** Instructions for the task **
Arrange the stretch of items from the line containing "The image size is (1683, 2178)." through the line containing "Ivyworth (105, 1201)" as a numbered list, leaving out blank lines.

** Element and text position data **

● ● ● ● ● ● ●

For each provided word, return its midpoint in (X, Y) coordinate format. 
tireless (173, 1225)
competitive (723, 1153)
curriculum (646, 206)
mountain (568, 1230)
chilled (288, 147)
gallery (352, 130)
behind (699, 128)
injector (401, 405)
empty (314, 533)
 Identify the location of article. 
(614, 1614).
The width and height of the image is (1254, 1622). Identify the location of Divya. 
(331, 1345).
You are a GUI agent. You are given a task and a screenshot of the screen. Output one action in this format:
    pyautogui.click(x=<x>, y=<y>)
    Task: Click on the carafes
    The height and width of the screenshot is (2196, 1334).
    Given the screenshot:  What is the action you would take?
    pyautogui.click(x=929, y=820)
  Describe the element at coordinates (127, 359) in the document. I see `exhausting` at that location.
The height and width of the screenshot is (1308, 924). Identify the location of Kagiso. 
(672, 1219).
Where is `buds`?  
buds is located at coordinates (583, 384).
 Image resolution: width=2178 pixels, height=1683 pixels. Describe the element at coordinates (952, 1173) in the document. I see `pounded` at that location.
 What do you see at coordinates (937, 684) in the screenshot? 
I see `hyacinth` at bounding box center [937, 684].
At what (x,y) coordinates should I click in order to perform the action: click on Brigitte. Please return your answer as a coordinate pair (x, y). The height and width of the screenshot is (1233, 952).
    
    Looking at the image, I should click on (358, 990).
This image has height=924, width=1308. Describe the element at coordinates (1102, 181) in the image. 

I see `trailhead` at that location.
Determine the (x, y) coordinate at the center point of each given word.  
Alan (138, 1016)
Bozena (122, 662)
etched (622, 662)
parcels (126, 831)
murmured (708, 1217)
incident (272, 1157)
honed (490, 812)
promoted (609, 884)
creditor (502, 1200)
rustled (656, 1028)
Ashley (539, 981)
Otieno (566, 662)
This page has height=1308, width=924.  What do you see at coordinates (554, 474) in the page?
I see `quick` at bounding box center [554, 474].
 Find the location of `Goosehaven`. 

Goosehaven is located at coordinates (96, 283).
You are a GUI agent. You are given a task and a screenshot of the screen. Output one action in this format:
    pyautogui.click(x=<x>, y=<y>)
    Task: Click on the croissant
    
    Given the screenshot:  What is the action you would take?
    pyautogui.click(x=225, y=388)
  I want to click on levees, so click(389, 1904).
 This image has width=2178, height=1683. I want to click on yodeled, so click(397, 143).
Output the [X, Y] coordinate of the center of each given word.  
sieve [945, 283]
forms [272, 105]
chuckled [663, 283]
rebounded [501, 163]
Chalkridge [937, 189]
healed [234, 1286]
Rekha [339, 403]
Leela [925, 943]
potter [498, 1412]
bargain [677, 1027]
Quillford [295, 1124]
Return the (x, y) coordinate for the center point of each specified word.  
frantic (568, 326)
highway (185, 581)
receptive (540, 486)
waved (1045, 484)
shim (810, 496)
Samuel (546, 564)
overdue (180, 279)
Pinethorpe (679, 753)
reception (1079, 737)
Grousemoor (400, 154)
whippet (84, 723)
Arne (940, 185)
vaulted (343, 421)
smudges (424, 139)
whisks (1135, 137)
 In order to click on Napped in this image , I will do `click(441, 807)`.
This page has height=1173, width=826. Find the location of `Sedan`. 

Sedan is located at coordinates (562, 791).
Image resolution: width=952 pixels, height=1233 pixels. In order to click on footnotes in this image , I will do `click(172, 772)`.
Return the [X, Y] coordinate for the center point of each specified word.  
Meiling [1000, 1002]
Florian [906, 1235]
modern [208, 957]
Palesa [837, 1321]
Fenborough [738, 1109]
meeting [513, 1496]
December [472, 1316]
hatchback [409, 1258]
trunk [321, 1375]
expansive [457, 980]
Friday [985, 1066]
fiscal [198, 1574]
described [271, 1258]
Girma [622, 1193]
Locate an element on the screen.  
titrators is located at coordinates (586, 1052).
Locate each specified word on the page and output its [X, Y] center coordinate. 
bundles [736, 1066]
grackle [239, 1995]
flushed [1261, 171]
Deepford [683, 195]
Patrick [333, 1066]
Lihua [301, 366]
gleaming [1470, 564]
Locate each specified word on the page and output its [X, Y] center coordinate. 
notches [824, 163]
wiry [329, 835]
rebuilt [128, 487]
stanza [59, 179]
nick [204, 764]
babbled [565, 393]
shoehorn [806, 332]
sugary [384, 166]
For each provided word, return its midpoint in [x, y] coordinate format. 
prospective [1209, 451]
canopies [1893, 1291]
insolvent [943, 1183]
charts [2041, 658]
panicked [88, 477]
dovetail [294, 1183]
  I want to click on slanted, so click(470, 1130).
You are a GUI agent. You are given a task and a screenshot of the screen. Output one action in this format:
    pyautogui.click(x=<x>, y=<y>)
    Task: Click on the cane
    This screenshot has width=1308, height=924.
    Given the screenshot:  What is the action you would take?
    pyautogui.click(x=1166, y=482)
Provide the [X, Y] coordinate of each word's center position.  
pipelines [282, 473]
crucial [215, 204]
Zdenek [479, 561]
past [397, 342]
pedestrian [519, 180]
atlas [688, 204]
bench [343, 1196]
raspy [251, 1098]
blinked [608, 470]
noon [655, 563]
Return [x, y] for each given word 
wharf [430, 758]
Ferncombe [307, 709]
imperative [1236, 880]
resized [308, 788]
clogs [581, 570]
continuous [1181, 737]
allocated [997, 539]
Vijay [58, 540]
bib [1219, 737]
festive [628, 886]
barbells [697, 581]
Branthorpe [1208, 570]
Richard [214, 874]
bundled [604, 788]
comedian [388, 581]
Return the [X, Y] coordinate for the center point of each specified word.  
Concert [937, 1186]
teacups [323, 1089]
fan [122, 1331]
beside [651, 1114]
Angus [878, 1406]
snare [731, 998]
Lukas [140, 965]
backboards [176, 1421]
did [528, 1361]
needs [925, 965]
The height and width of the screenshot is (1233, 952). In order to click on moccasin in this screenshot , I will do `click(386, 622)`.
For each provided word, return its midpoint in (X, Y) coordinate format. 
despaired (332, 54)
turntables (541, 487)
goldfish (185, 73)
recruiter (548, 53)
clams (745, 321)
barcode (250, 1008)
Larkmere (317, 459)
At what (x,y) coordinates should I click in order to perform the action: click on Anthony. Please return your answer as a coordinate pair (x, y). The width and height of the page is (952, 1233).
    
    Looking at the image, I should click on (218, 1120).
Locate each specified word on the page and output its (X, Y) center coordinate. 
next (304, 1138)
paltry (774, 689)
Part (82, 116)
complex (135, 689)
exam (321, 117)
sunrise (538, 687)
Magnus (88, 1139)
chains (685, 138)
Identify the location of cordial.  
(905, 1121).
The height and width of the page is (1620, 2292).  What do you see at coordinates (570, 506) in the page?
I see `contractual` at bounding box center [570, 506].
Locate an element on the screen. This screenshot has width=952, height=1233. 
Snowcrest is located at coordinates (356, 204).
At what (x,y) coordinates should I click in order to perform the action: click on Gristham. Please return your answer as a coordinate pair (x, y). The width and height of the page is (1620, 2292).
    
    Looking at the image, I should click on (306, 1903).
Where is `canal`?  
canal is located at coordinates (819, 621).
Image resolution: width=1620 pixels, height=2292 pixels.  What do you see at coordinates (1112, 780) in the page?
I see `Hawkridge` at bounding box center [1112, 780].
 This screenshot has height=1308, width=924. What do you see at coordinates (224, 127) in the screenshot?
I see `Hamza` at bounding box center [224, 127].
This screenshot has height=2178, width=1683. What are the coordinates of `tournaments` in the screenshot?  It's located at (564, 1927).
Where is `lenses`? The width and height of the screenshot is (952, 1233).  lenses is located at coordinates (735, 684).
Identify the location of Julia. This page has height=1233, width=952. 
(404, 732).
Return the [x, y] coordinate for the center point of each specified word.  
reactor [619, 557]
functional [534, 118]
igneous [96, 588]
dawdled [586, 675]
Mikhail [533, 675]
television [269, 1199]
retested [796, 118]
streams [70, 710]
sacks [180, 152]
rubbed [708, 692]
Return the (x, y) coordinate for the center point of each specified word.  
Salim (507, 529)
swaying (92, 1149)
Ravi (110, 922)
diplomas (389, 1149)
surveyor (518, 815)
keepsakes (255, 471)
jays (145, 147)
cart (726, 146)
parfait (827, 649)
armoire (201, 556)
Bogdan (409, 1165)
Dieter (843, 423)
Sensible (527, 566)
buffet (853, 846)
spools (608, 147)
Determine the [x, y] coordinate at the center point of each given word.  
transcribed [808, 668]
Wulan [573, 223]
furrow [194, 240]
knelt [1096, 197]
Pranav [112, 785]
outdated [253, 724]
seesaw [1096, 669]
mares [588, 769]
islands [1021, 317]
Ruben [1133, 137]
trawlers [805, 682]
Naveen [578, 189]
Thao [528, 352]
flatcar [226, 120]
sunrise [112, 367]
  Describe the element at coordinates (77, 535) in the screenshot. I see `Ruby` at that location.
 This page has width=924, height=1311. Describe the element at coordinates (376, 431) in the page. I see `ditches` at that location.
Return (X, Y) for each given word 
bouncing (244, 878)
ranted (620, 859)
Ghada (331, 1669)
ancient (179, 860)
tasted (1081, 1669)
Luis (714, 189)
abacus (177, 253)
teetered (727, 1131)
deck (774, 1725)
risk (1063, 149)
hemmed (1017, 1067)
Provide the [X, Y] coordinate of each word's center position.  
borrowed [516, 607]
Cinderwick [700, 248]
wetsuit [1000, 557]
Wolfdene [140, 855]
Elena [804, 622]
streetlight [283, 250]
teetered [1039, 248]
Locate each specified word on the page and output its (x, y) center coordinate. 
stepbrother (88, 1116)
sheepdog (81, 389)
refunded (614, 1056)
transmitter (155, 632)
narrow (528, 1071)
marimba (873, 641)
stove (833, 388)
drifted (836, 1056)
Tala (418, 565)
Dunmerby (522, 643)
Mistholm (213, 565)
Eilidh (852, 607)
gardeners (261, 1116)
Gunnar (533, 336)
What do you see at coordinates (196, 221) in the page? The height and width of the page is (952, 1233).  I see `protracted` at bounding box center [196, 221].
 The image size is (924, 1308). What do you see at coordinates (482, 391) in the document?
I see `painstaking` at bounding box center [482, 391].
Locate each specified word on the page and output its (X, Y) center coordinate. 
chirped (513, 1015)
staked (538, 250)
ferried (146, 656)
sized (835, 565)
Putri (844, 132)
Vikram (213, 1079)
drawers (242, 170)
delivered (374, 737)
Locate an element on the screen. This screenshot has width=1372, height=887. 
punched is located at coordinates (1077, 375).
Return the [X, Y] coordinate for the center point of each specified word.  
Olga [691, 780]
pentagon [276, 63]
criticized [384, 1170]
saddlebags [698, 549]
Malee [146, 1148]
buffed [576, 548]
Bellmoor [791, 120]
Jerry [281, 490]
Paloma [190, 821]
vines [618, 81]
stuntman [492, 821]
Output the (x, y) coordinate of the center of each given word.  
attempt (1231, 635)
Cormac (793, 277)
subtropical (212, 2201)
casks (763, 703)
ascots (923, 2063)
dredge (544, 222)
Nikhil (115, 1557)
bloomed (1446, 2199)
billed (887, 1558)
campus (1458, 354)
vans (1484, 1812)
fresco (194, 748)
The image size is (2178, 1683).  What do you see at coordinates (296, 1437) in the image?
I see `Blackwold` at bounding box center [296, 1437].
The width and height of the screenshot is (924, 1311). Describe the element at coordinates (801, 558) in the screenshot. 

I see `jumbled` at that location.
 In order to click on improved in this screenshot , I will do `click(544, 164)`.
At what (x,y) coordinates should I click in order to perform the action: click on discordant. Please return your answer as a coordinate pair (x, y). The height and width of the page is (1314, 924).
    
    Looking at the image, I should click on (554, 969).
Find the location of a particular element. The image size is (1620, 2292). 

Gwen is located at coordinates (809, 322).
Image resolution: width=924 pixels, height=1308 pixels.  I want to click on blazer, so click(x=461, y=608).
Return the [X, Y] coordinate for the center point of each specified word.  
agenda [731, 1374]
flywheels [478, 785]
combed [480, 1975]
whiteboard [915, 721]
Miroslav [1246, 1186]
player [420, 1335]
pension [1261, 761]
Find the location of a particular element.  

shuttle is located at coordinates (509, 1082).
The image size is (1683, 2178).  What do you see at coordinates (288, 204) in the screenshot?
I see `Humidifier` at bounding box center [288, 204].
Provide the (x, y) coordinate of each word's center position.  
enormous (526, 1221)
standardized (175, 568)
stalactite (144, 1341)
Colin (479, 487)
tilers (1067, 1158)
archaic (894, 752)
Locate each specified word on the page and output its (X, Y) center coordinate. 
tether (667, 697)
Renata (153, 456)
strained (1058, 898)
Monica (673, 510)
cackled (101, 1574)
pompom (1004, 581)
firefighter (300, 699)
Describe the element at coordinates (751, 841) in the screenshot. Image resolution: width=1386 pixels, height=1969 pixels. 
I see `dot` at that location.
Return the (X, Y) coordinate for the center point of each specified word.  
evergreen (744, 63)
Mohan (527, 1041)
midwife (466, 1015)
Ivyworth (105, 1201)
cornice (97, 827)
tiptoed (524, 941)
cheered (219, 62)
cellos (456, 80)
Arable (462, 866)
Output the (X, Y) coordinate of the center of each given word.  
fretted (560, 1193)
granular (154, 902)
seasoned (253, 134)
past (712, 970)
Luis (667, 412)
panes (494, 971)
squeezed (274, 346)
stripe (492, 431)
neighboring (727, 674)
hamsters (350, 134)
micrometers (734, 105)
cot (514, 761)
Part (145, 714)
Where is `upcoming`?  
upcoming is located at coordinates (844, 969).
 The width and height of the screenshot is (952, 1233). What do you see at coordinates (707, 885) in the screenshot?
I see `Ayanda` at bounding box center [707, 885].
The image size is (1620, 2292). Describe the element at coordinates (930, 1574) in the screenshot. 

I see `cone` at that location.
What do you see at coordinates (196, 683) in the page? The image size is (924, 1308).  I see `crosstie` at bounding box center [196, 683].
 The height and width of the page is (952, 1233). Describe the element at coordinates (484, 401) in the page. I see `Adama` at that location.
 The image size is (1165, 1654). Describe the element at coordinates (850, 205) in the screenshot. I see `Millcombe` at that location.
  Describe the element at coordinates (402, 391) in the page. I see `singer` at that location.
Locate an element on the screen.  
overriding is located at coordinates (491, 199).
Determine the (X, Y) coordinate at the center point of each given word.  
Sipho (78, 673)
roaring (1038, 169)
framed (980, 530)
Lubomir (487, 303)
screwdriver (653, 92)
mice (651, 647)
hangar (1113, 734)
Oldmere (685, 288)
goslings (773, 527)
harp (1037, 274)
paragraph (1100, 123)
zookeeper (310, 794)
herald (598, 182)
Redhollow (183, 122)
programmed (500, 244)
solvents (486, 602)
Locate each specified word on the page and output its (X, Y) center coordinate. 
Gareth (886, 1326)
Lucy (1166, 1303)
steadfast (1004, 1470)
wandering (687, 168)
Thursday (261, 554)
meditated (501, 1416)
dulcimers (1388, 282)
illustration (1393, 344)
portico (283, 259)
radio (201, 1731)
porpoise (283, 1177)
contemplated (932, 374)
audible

● ● ● ● ● ● ●

** Answer for the task **
1. The image size is (1683, 2178).  What do you see at coordinates (288, 204) in the screenshot?
2. I see `Humidifier` at bounding box center [288, 204].
3. Provide the (x, y) coordinate of each word's center position.  
4. enormous (526, 1221)
5. standardized (175, 568)
6. stalactite (144, 1341)
7. Colin (479, 487)
8. tilers (1067, 1158)
9. archaic (894, 752)
10. Locate each specified word on the page and output its (X, Y) center coordinate. 
11. tether (667, 697)
12. Renata (153, 456)
13. strained (1058, 898)
14. Monica (673, 510)
15. cackled (101, 1574)
16. pompom (1004, 581)
17. firefighter (300, 699)
18. Describe the element at coordinates (751, 841) in the screenshot. Image resolution: width=1386 pixels, height=1969 pixels. 
19. I see `dot` at that location.
20. Return the (X, Y) coordinate for the center point of each specified word.  
21. evergreen (744, 63)
22. Mohan (527, 1041)
23. midwife (466, 1015)
24. Ivyworth (105, 1201)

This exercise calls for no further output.